What you need to do =>
Restate each line below word for word, skipping every picture.
=======
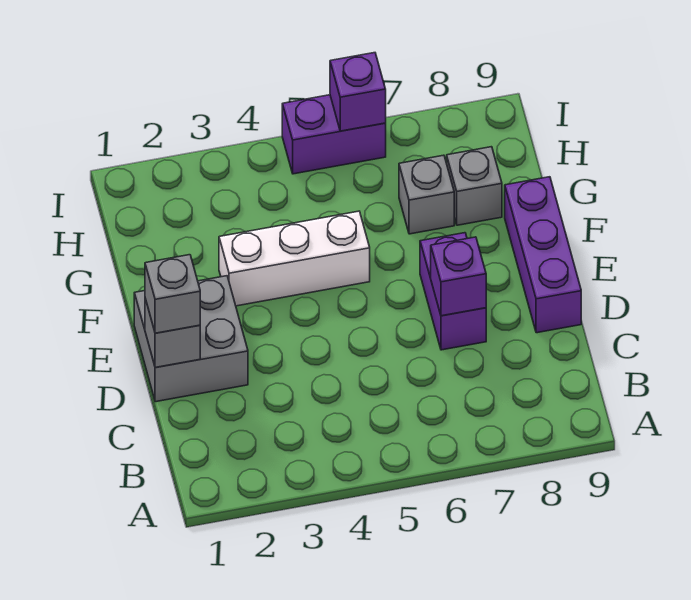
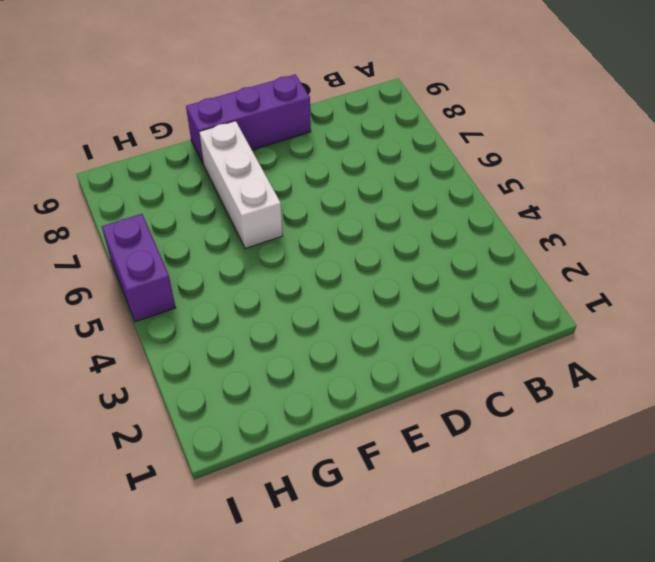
white brick F6:F8 level 1 -> white brick F3:F5 level 1
none -> grey brick D1:E2 level 1
none -> purple brick D7:E7 level 1

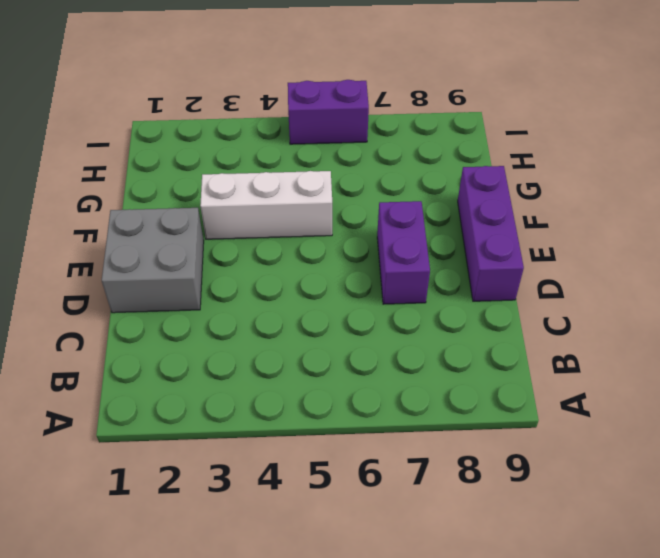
none -> grey brick G7 level 1
none -> grey brick G8 level 1

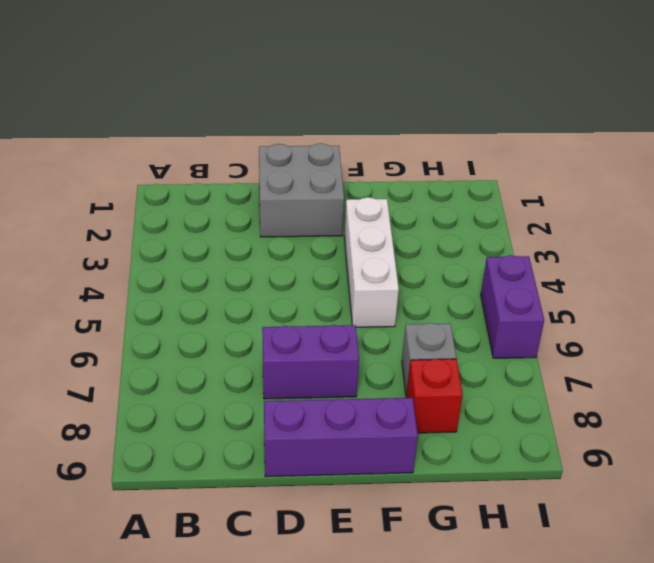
red brick G8 level 1 -> grey brick G8 level 1
none -> grey brick D1 level 2
none -> purple brick D7 level 2

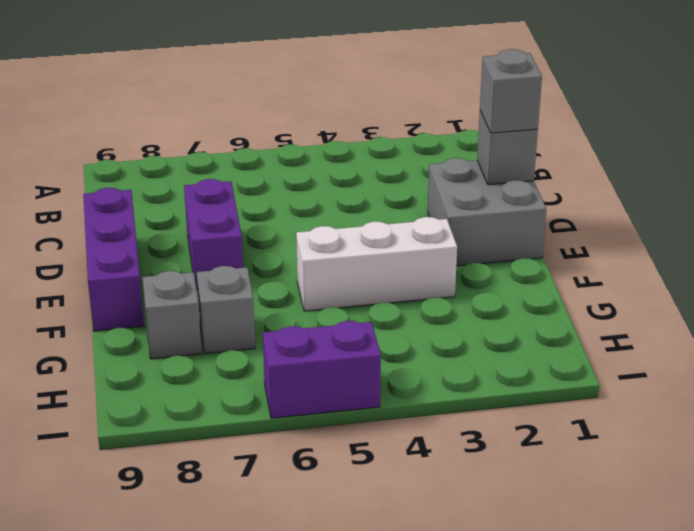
none -> purple brick D7 level 2
none -> purple brick I6 level 2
=======
Response to this exercise =>
white brick F6:F8 level 1 -> white brick F3:F5 level 1
none -> grey brick D1:E2 level 1
none -> purple brick D7:E7 level 1

none -> grey brick G7 level 1
none -> grey brick G8 level 1

red brick G8 level 1 -> grey brick G8 level 1
none -> grey brick D1 level 2
none -> purple brick D7 level 2

none -> purple brick D7 level 2
none -> purple brick I6 level 2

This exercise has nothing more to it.